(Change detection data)
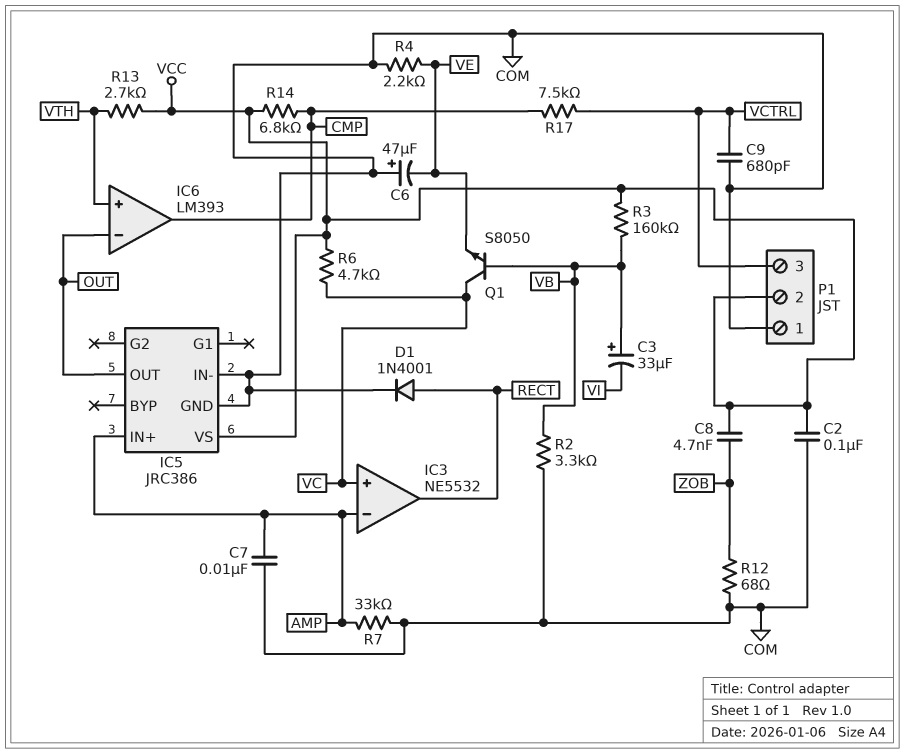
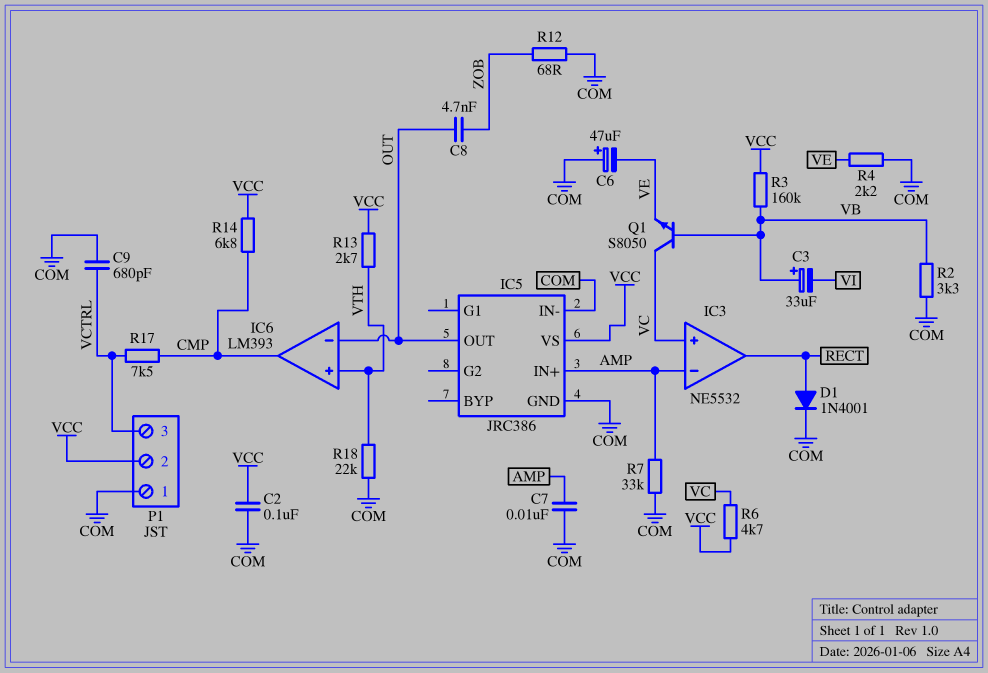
C8: 4.7nF (VCC, ZOB) -> 4.7nF (OUT, ZOB)
R18: none -> 22k (COM, VTH)

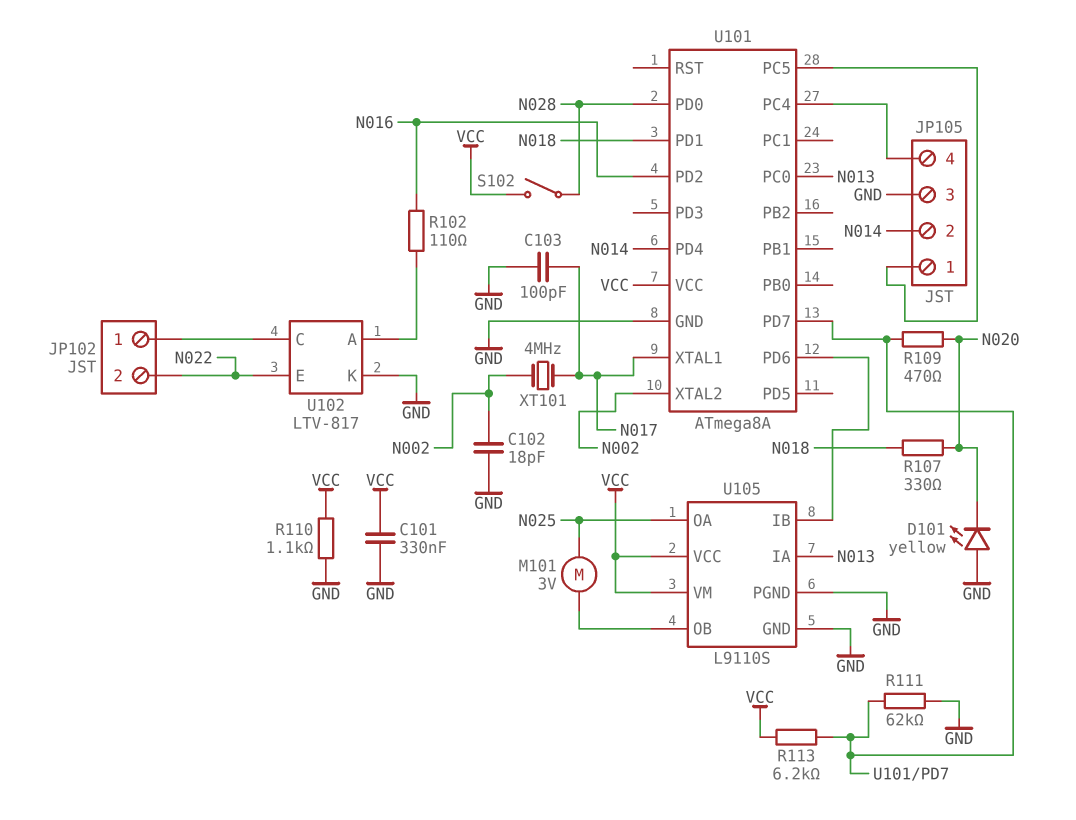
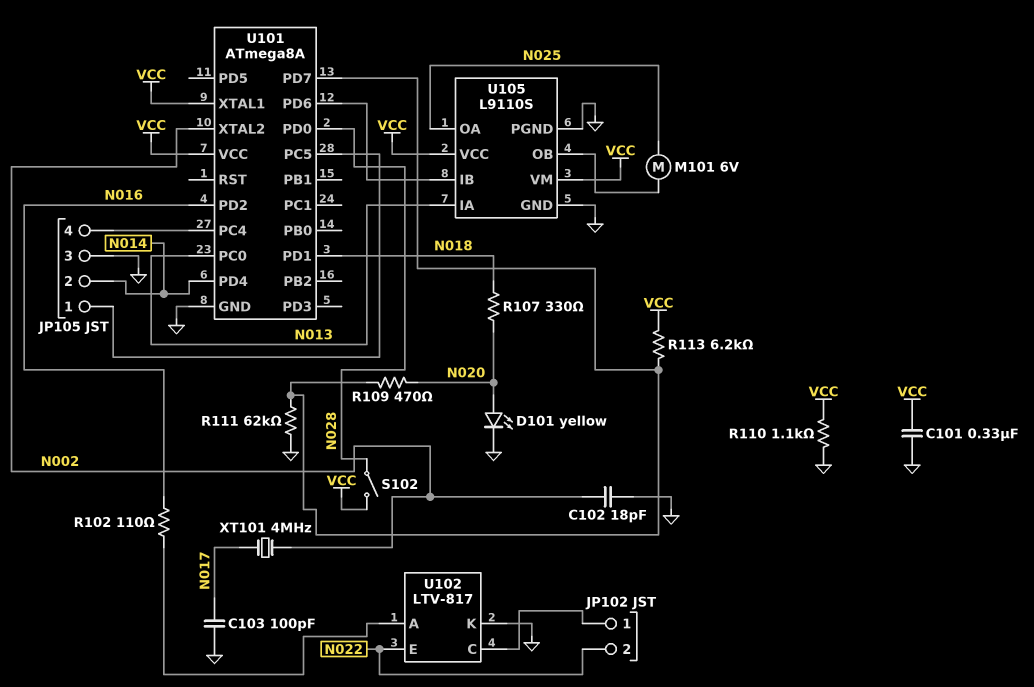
D101: LED yellow (A GND, K N020) -> LED yellow (A N020, K GND)
M101: motor 3V (N025, U105/OB) -> motor 6V (N025, U105/OB)
U101 pin XTAL1: N017 -> VCC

__Assignment__.
Transcribe each line above exactly, pictures excluded.

__Response to the task__.
C8: 4.7nF (VCC, ZOB) -> 4.7nF (OUT, ZOB)
R18: none -> 22k (COM, VTH)

D101: LED yellow (A GND, K N020) -> LED yellow (A N020, K GND)
M101: motor 3V (N025, U105/OB) -> motor 6V (N025, U105/OB)
U101 pin XTAL1: N017 -> VCC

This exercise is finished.